Task —
Rewrite every line of the records below as a Markdown table with the columns Row and Line, numbering the rows and skipping any blank lines. Omit the pictures.

[START OF Data extract]

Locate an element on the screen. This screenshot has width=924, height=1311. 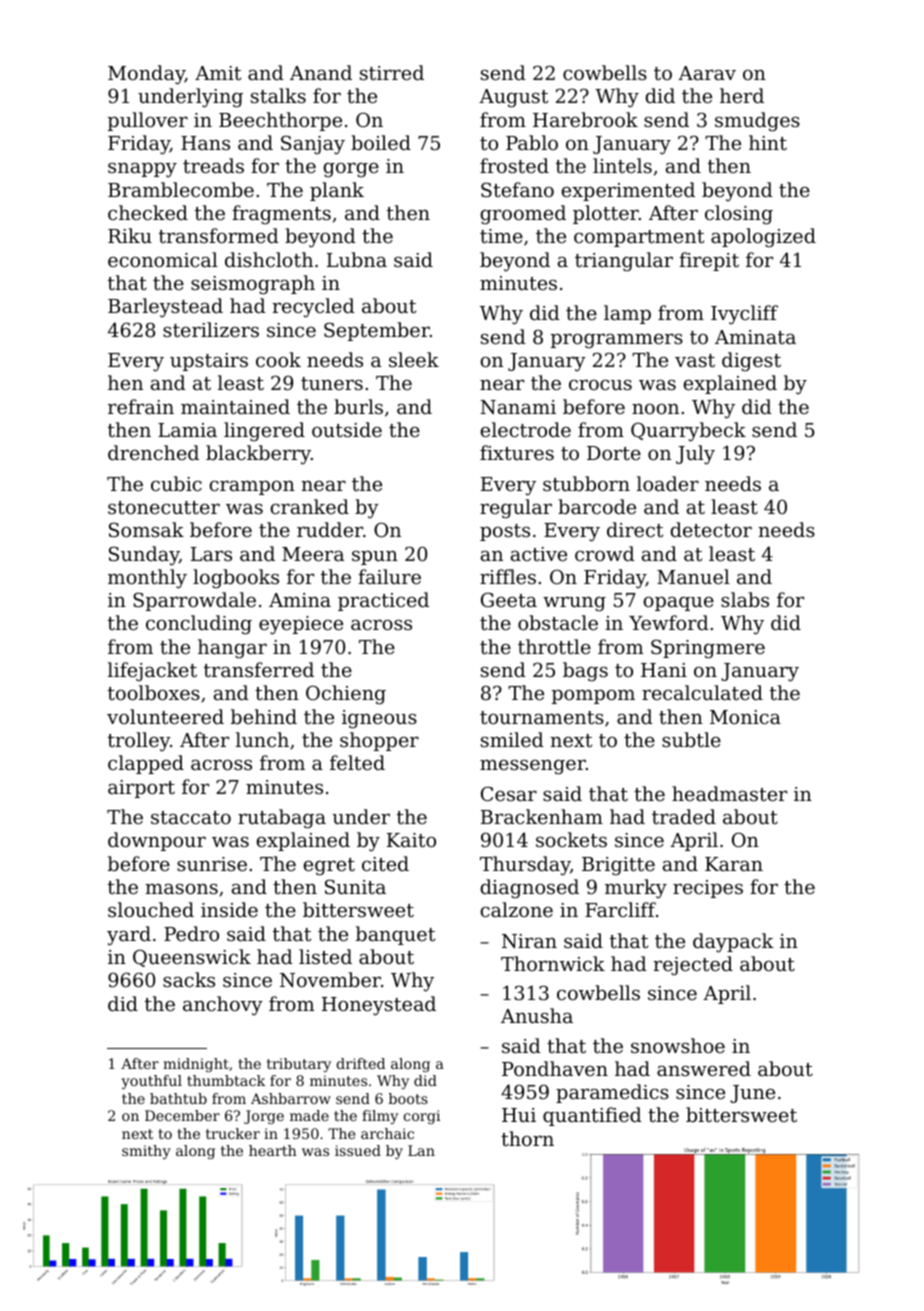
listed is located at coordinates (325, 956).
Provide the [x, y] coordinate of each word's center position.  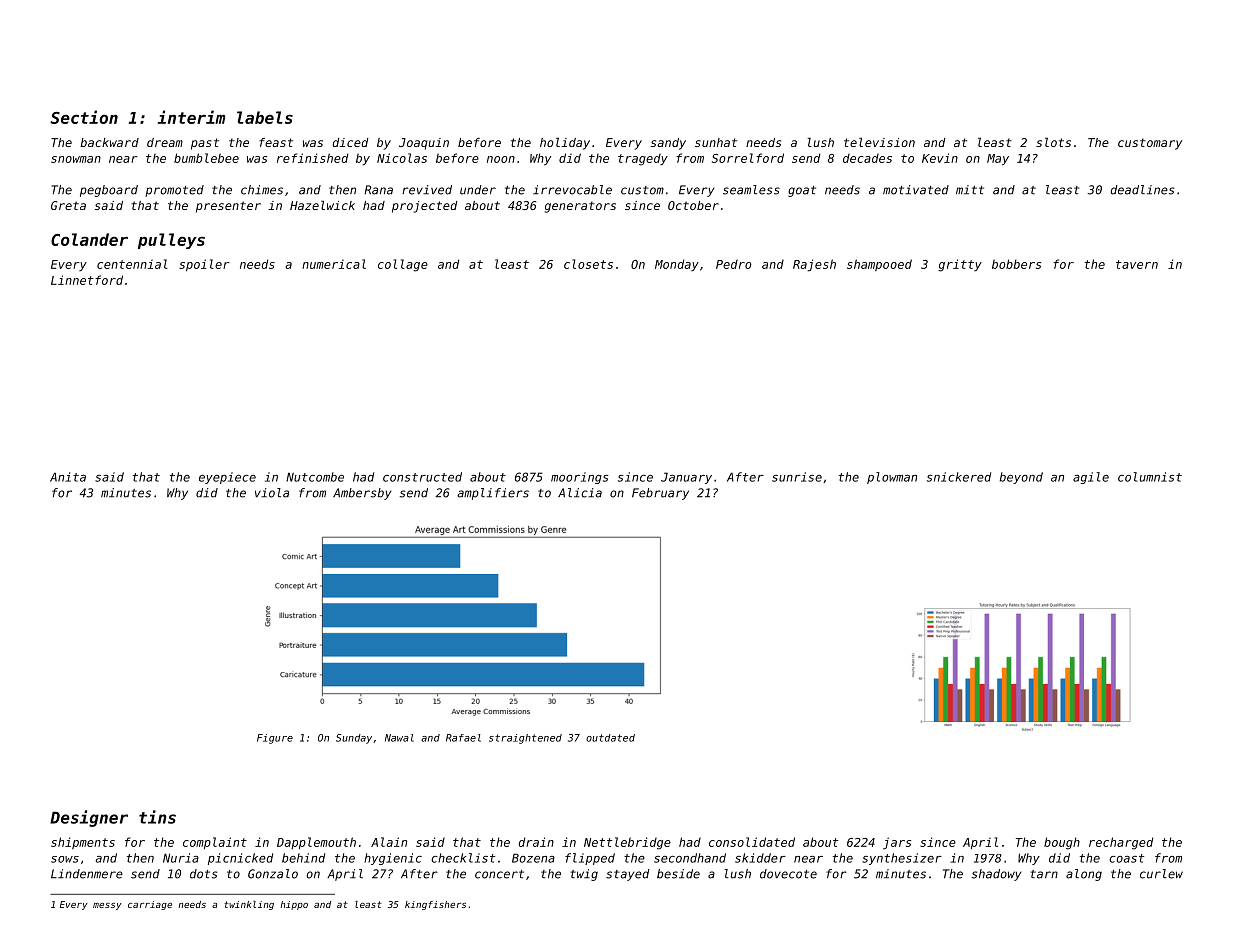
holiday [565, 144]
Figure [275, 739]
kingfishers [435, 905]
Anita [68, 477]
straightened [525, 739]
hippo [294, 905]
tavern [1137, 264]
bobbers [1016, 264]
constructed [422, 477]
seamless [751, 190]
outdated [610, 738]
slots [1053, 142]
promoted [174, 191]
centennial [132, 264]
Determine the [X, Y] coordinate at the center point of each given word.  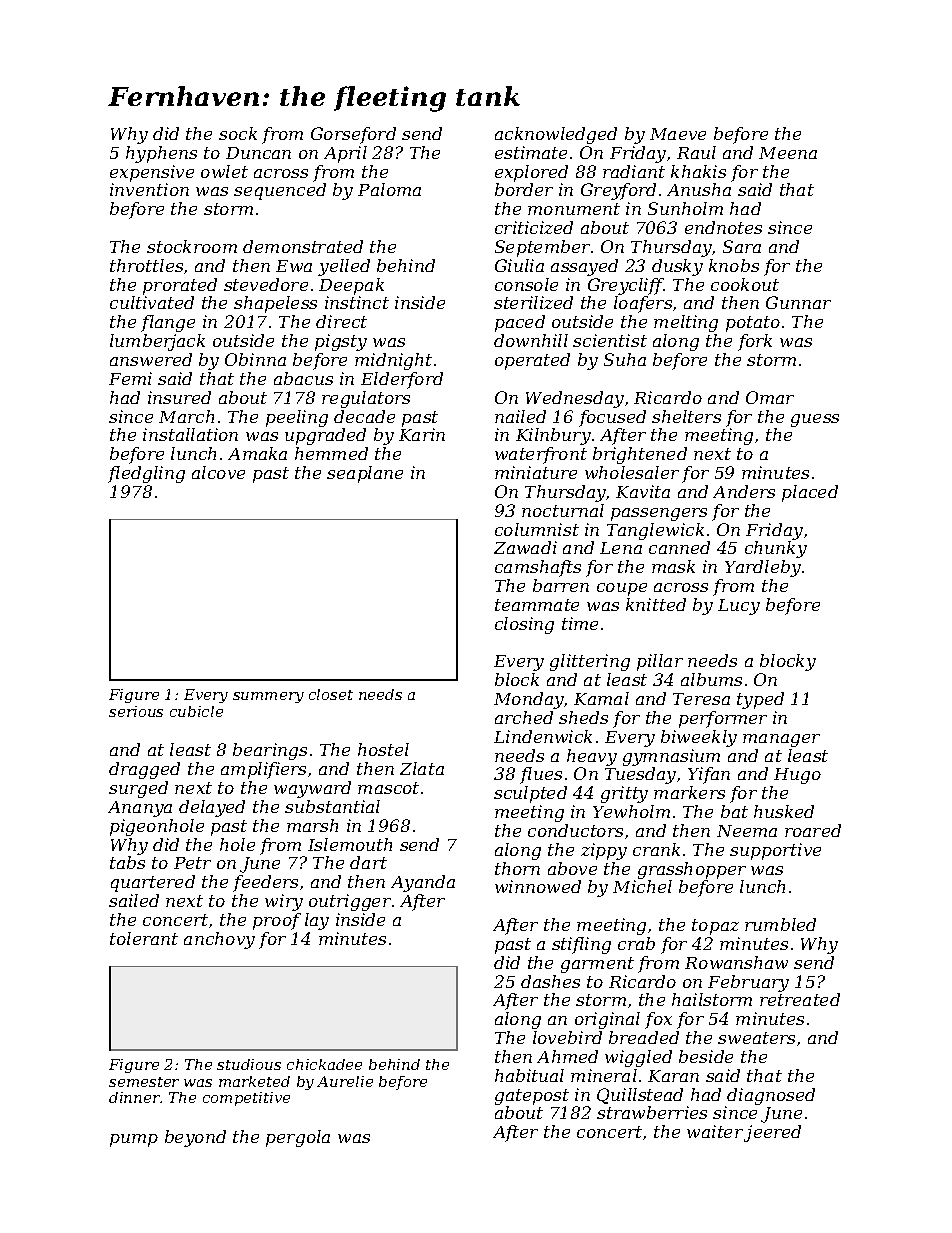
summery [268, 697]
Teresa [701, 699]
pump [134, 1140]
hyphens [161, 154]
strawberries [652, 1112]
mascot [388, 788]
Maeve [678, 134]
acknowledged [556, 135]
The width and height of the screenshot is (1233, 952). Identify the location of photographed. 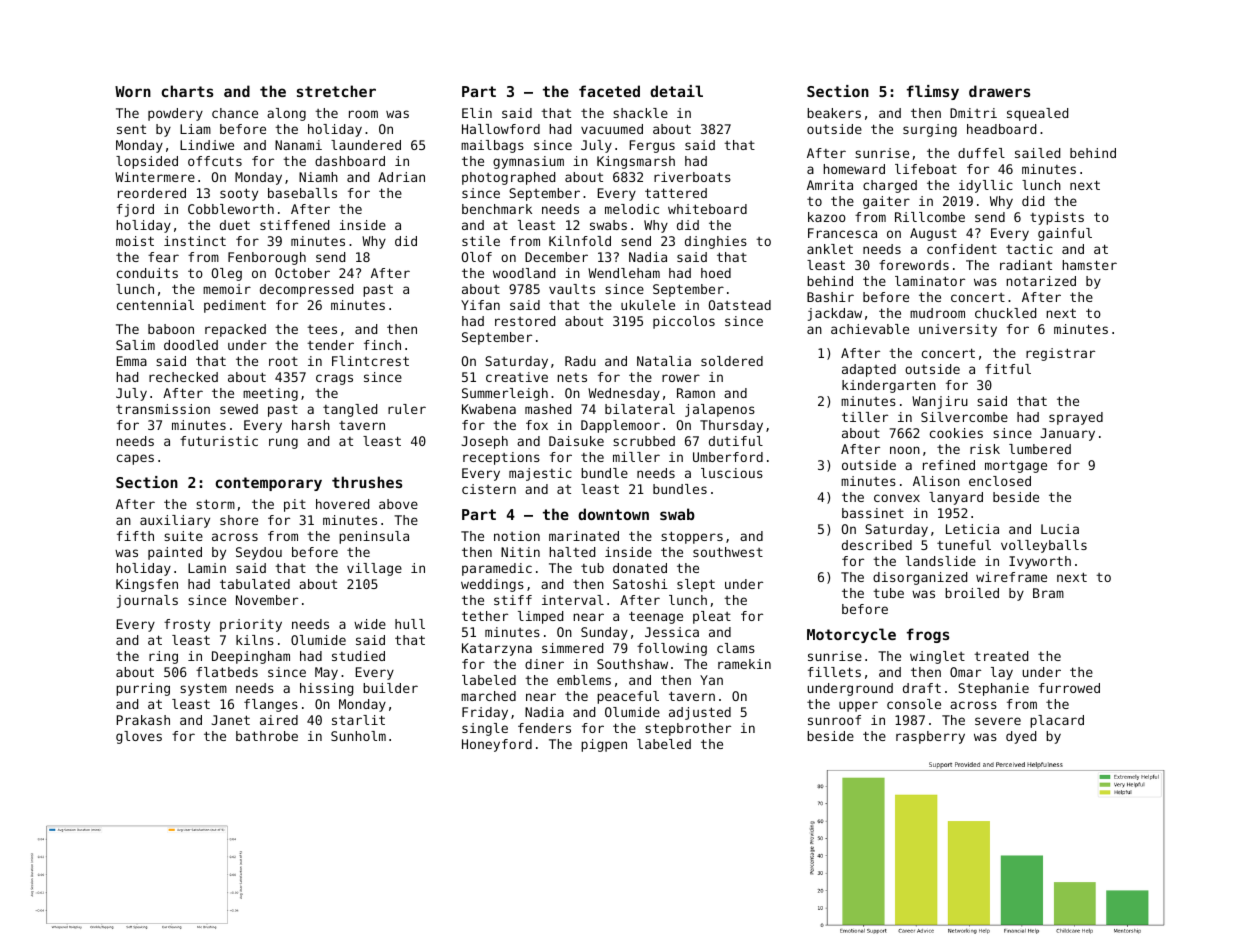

[END OF Data extract]

Reply —
| Row | Line |
|---|---|
| 1 | Locate an element on the screen. This screenshot has width=924, height=1311.  |
| 2 | listed is located at coordinates (325, 956). |
| 3 | Provide the [x, y] coordinate of each word's center position.   |
| 4 | holiday [565, 144] |
| 5 | Figure [275, 739] |
| 6 | kingfishers [435, 905] |
| 7 | Anita [68, 477] |
| 8 | straightened [525, 739] |
| 9 | hippo [294, 905] |
| 10 | tavern [1137, 264] |
| 11 | bobbers [1016, 264] |
| 12 | constructed [422, 477] |
| 13 | seamless [751, 190] |
| 14 | outdated [610, 738] |
| 15 | slots [1053, 142] |
| 16 | promoted [174, 191] |
| 17 | centennial [132, 264] |
| 18 | Determine the [X, Y] coordinate at the center point of each given word.   |
| 19 | summery [268, 697] |
| 20 | Teresa [701, 699] |
| 21 | pump [134, 1140] |
| 22 | hyphens [161, 154] |
| 23 | strawberries [652, 1112] |
| 24 | mascot [388, 788] |
| 25 | Maeve [678, 134] |
| 26 | acknowledged [556, 135] |
| 27 | The width and height of the screenshot is (1233, 952). Identify the location of photographed.  |